Records drawn from a dataset
_ _ _ _ _ _ _
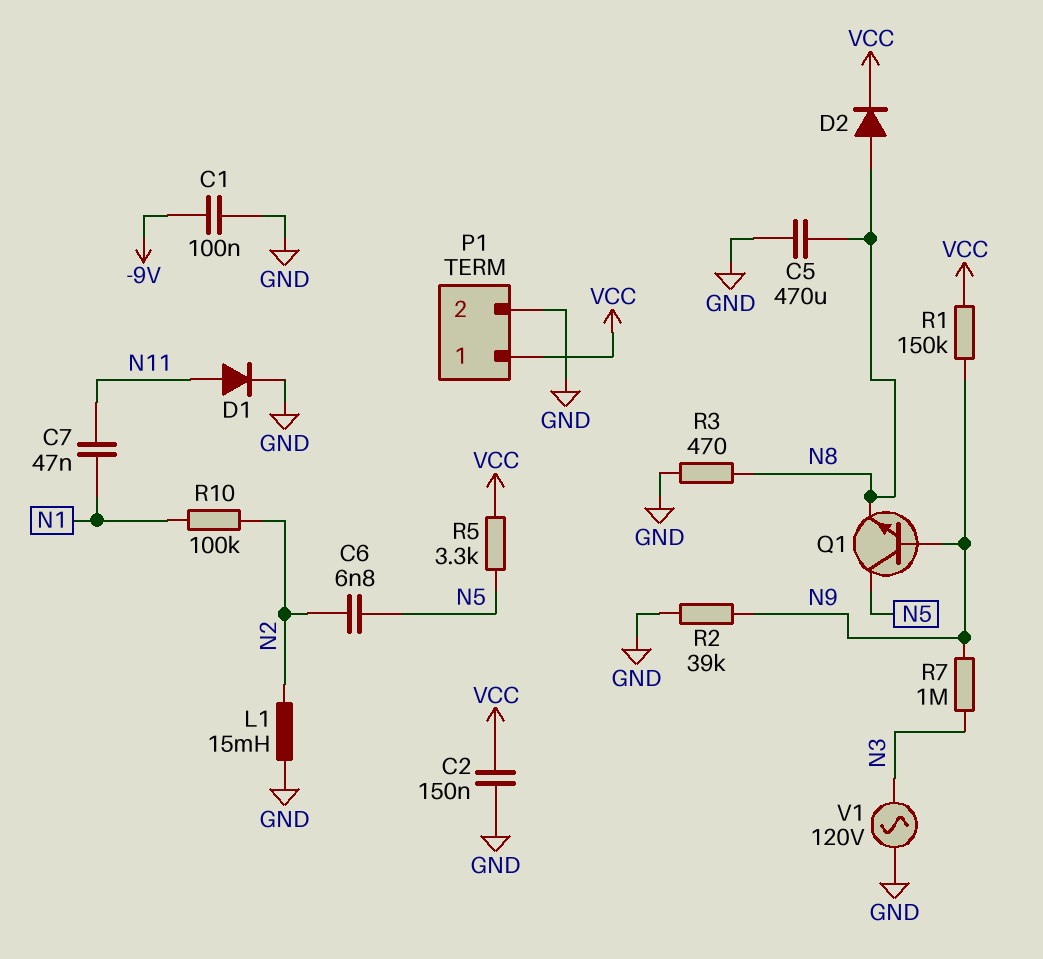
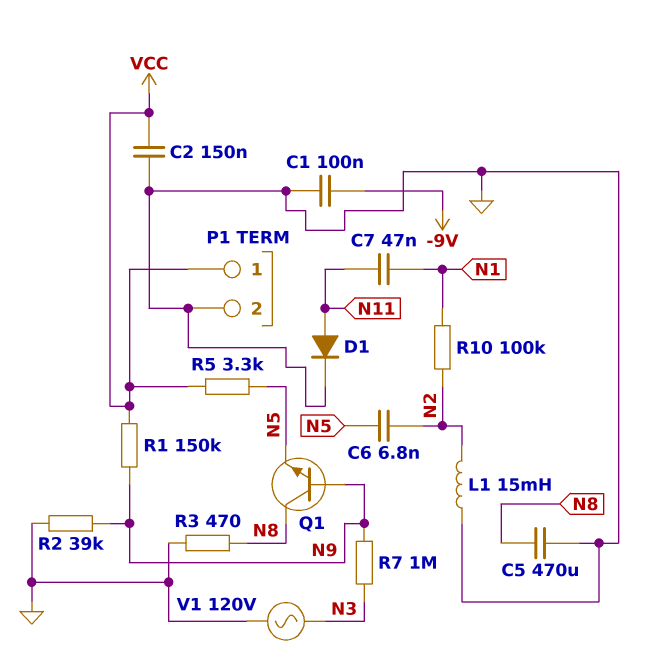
D2: diode (A N8, K VCC) -> none
Q1: NPN (B N9, C N5, E N8) -> NPN (B N9, C N8, E N5)

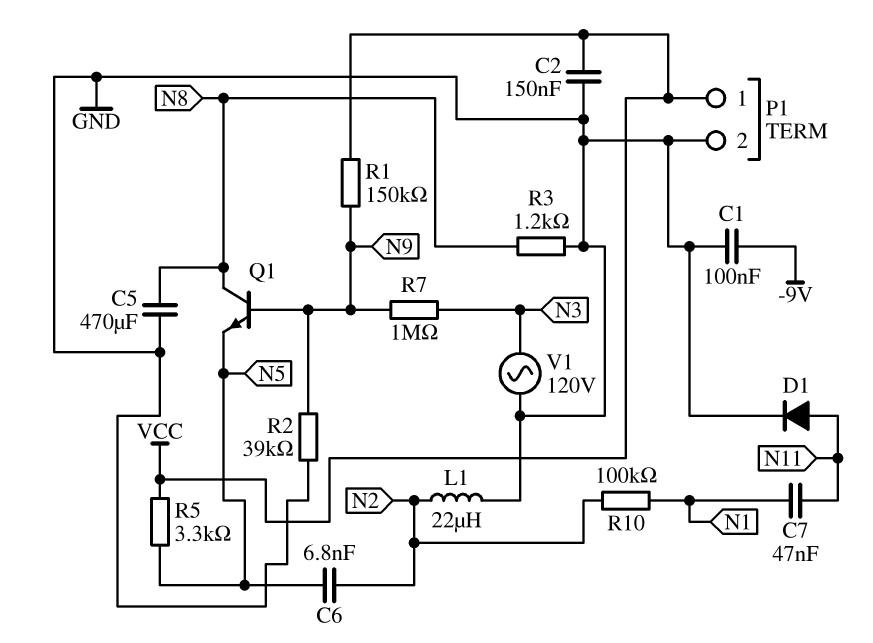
L1: 15mH (GND, N2) -> 22uH (GND, N2)
R3: 470 (GND, N8) -> 1.2k (GND, N8)

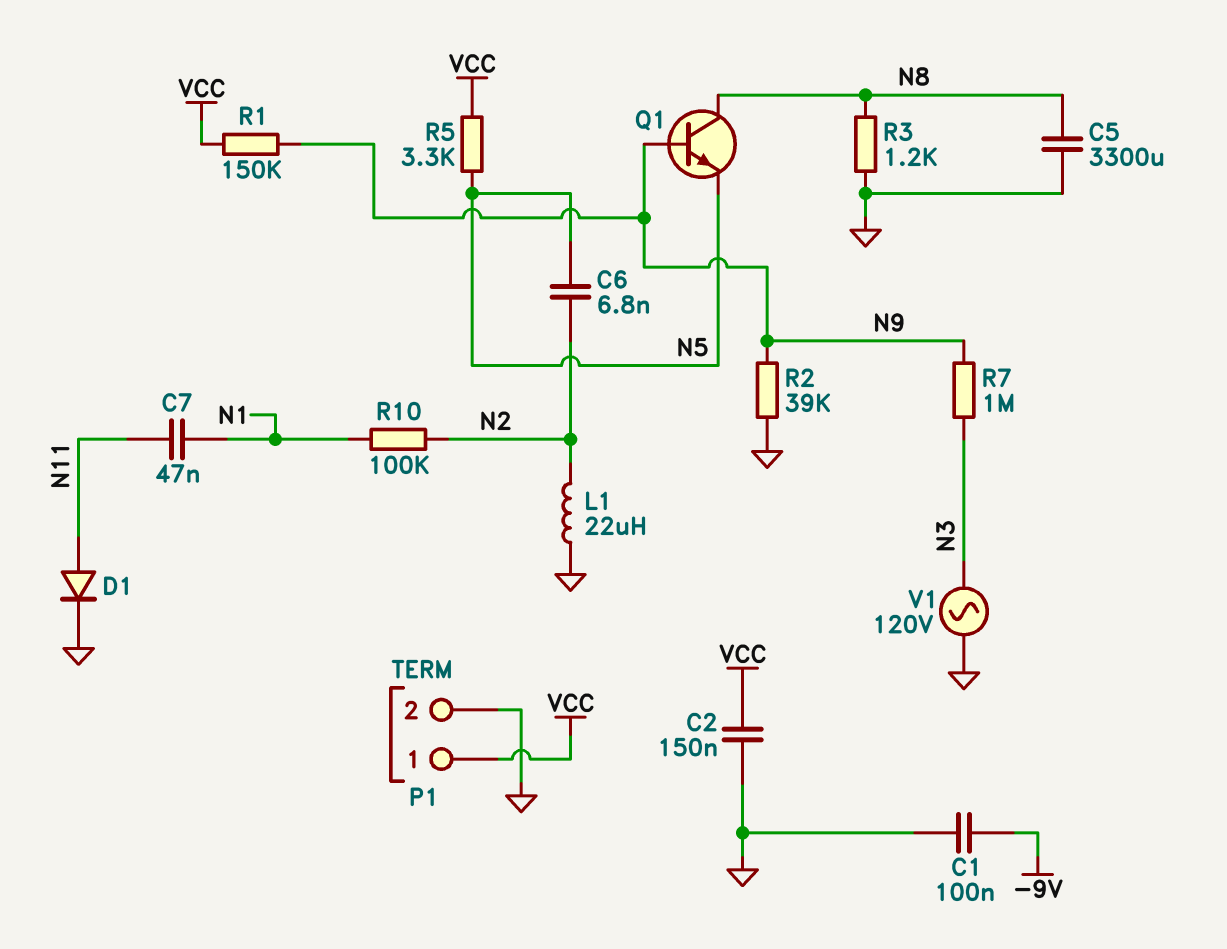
C5: 470uF (GND, N8) -> 3300uF (GND, N8)

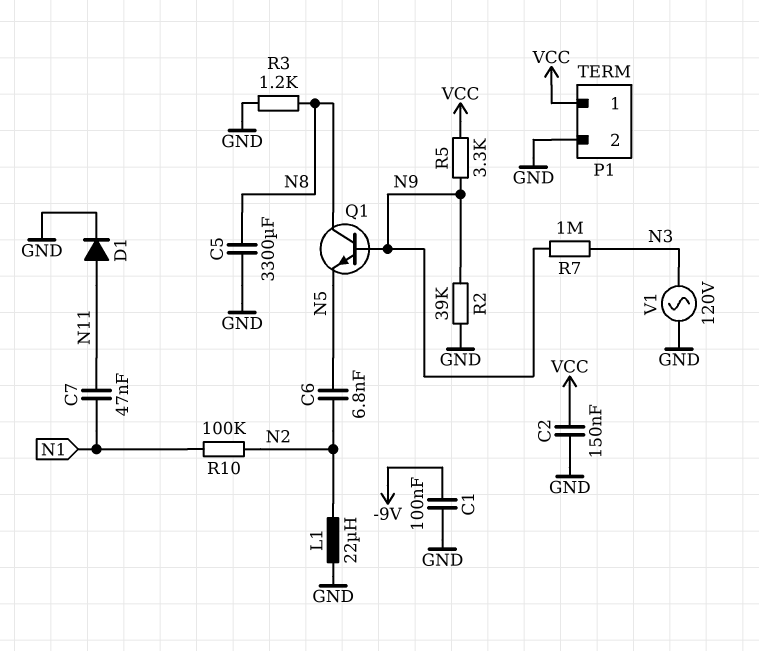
R1: 150k (N9, VCC) -> none
R5: 3.3k (N5, VCC) -> 3.3k (N9, VCC)

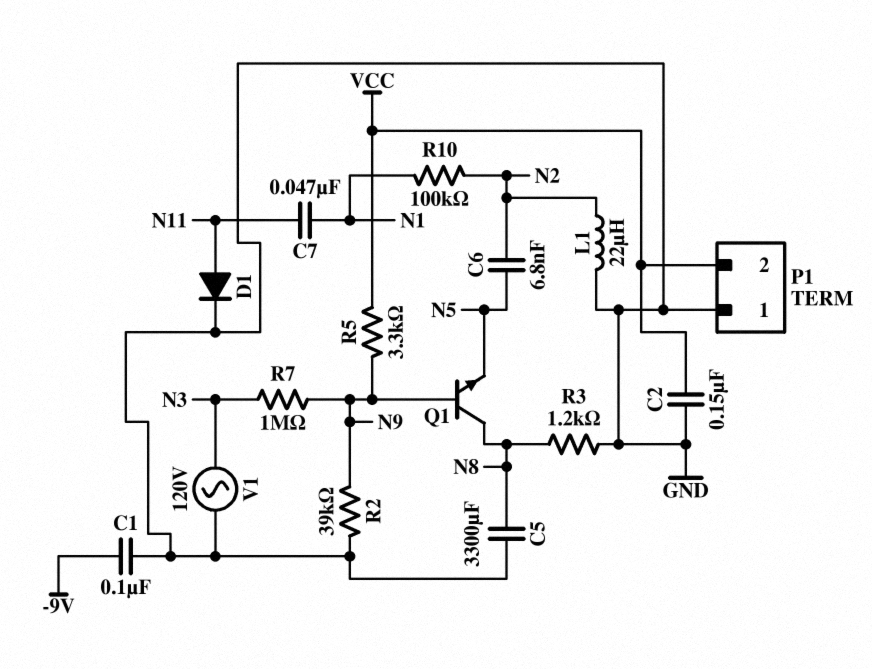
P1 pin 1: VCC -> GND
P1 pin 2: GND -> VCC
_ _ _ _ _ _ _
#### YOUR OBJECTIVE:
Set the records down again exactly as given, and leave the pictures out.

#### WRITTEN SOLUTION:
D2: diode (A N8, K VCC) -> none
Q1: NPN (B N9, C N5, E N8) -> NPN (B N9, C N8, E N5)

L1: 15mH (GND, N2) -> 22uH (GND, N2)
R3: 470 (GND, N8) -> 1.2k (GND, N8)

C5: 470uF (GND, N8) -> 3300uF (GND, N8)

R1: 150k (N9, VCC) -> none
R5: 3.3k (N5, VCC) -> 3.3k (N9, VCC)

P1 pin 1: VCC -> GND
P1 pin 2: GND -> VCC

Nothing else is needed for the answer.